Work task: Find the line with "Someone put down the Birne/gelb" and the line with "Someone rotated the Flugzeug/gelb" in the entries below; output exactly those two lines, every line between them, and no others.

Material supplied:
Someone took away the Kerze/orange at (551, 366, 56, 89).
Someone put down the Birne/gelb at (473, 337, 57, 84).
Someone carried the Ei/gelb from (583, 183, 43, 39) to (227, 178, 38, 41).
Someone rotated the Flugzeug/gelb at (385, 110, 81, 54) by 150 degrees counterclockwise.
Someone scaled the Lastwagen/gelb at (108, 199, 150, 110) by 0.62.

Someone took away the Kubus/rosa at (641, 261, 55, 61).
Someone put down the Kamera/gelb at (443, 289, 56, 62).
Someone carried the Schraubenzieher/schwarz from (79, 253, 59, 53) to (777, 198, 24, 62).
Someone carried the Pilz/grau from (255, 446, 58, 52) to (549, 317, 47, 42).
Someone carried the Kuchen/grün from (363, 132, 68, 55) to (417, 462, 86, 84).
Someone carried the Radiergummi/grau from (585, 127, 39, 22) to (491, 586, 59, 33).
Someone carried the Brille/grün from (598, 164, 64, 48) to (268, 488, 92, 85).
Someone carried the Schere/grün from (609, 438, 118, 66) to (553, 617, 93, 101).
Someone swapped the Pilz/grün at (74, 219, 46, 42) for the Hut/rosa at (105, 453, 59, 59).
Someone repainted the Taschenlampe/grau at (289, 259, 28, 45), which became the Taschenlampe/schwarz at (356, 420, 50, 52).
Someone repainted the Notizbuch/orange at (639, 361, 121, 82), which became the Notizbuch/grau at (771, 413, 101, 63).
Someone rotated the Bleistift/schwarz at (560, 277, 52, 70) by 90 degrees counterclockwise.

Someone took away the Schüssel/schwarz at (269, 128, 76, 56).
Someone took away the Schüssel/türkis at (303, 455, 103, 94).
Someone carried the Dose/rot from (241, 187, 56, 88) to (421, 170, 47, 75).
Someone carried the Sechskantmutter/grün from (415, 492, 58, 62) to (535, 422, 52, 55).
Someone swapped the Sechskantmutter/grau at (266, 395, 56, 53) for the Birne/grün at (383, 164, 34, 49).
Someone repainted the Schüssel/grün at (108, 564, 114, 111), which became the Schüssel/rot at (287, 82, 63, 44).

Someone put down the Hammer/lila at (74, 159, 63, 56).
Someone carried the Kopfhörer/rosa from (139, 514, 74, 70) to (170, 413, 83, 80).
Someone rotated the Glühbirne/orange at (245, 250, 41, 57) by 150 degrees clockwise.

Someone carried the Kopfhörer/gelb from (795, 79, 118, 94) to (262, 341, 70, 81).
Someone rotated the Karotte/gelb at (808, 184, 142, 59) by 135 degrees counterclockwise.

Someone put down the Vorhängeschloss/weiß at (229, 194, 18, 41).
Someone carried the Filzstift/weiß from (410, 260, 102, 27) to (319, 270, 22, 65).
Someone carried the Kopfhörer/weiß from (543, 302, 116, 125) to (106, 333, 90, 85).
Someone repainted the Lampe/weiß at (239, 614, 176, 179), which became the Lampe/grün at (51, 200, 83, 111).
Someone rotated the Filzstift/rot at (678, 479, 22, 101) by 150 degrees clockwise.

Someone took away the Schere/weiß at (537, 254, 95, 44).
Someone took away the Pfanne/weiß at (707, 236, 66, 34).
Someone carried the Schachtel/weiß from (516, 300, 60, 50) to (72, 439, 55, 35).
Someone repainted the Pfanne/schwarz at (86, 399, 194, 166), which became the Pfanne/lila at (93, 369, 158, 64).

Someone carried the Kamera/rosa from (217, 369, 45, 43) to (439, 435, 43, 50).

Result:
Someone put down the Birne/gelb at (473, 337, 57, 84).
Someone carried the Ei/gelb from (583, 183, 43, 39) to (227, 178, 38, 41).
Someone rotated the Flugzeug/gelb at (385, 110, 81, 54) by 150 degrees counterclockwise.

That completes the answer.